» **Exercise aim**
What is needed is an exact copy of the lines from the one containing "Detect every labelled" through the last line of the entries below, both included.

» **Supplied data**
■ ■ ■

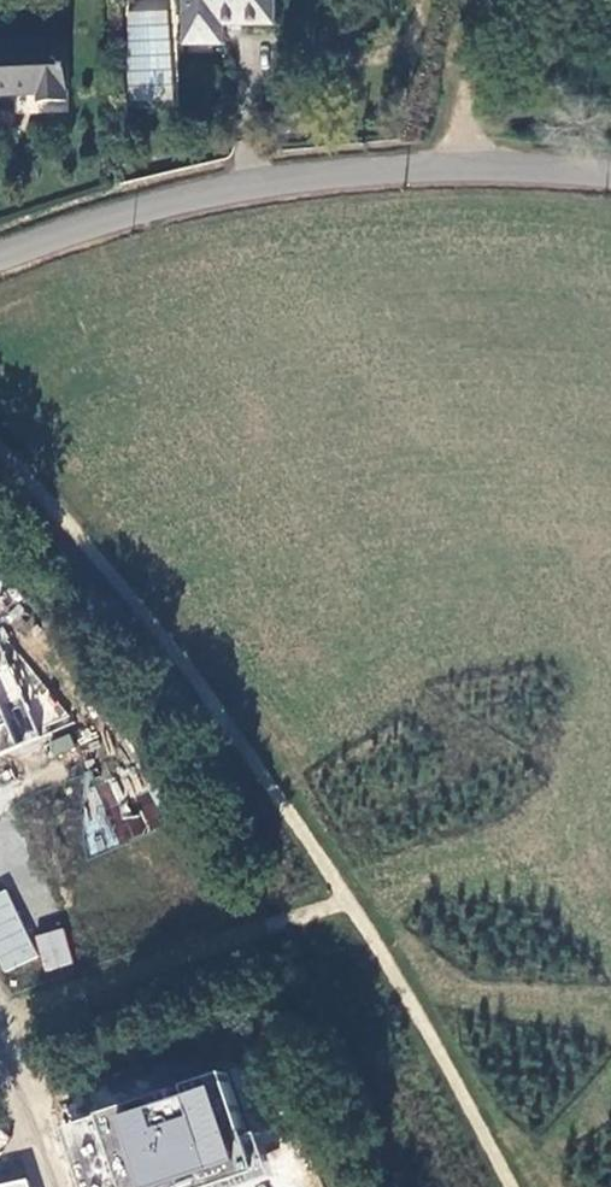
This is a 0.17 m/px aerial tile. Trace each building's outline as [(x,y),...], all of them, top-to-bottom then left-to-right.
[(190,44),(223,44),(224,25),(274,25),(274,0),(190,0),(190,44)] [(0,48),(0,99),(42,100),(42,108),(69,108),(68,47),(0,48)] [(5,641),(0,643),(0,754),(73,720),(5,641)] [(73,750),(69,740),(51,750),(55,760),(73,750)] [(149,838),(144,813),(123,817),(116,777),(79,784),(91,849),(149,838)] [(3,973),(38,957),(7,888),(0,891),(0,967),(3,973)] [(45,972),(74,963),(62,926),(34,936),(45,972)] [(274,1181),(261,1136),(247,1143),(226,1077),(62,1134),(80,1186),(258,1186),(274,1181)]
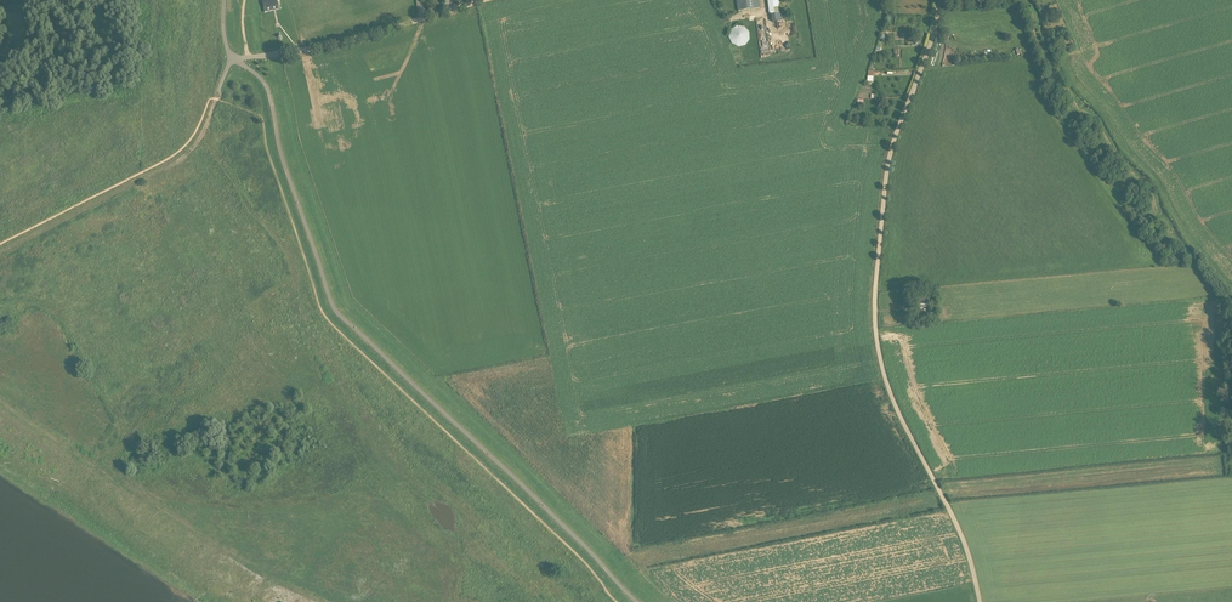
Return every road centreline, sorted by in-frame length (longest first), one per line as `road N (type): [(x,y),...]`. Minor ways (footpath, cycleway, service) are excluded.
road 1 (unclassified): [(980,601),(960,533),(889,392),(876,332),(888,166),(939,0)]
road 2 (track): [(0,255),(180,159),(217,96)]
road 3 (unclassified): [(240,59),(362,40),(491,0)]

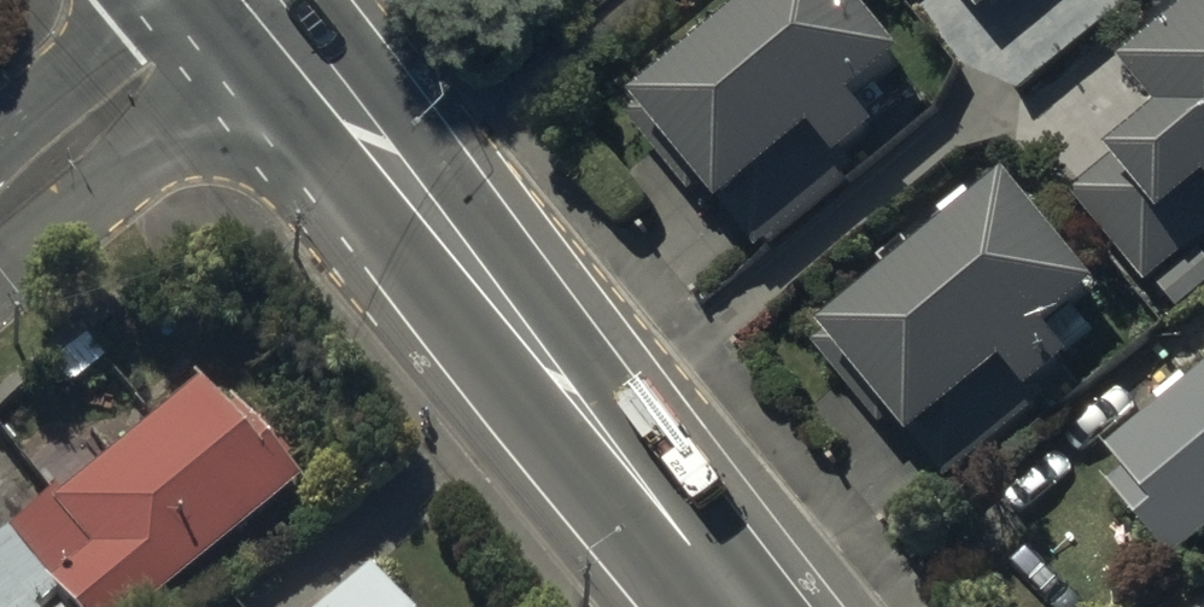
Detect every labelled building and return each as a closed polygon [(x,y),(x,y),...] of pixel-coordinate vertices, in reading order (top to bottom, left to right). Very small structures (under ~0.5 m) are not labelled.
[(875,0),(743,0),(635,89),(761,242),(860,161),(846,143),(879,116),(855,87),(909,42),(875,0)] [(1105,26),(1163,95),(1114,137),(1122,146),(1072,189),(1148,279),(1153,275),(1183,310),(1203,292),(1203,249),(1194,237),(1203,229),(1203,0),(1135,0),(1105,26)] [(1104,276),(1012,166),(972,198),(963,188),(935,211),(941,219),(823,317),(952,472),(1049,391),(1038,378),(1073,349),(1068,343),(1093,322),(1074,300),(1104,276)] [(1105,433),(1128,462),(1113,474),(1174,552),(1203,528),(1203,357),(1105,433)] [(4,527),(72,606),(143,606),(300,474),(210,369),(55,501),(47,491),(4,527)] [(2,529),(0,531),(0,606),(27,606),(51,587),(2,529)] [(364,565),(313,606),(399,606),(364,565)]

■ ■ ■

» **Task response**
Detect every labelled building and return each as a closed polygon [(x,y),(x,y),...] of pixel-coordinate vertices, in reading order (top to bottom, left to right). Very small structures (under ~0.5 m) are not labelled.
[(875,0),(743,0),(635,89),(761,242),(860,161),(846,143),(879,116),(855,87),(909,42),(875,0)] [(1105,26),(1163,95),(1114,137),(1122,146),(1072,189),(1148,279),(1153,275),(1183,310),(1203,292),(1203,249),(1194,237),(1203,229),(1203,0),(1135,0),(1105,26)] [(1104,276),(1012,166),(972,198),(963,188),(935,211),(941,219),(823,317),(952,472),(1049,391),(1038,378),(1073,349),(1068,343),(1093,322),(1074,300),(1104,276)] [(1105,433),(1128,462),(1113,474),(1174,552),(1203,528),(1203,357),(1105,433)] [(4,527),(72,606),(143,606),(300,474),(210,369),(55,501),(47,491),(4,527)] [(2,529),(0,531),(0,606),(27,606),(51,587),(2,529)] [(364,565),(313,606),(399,606),(364,565)]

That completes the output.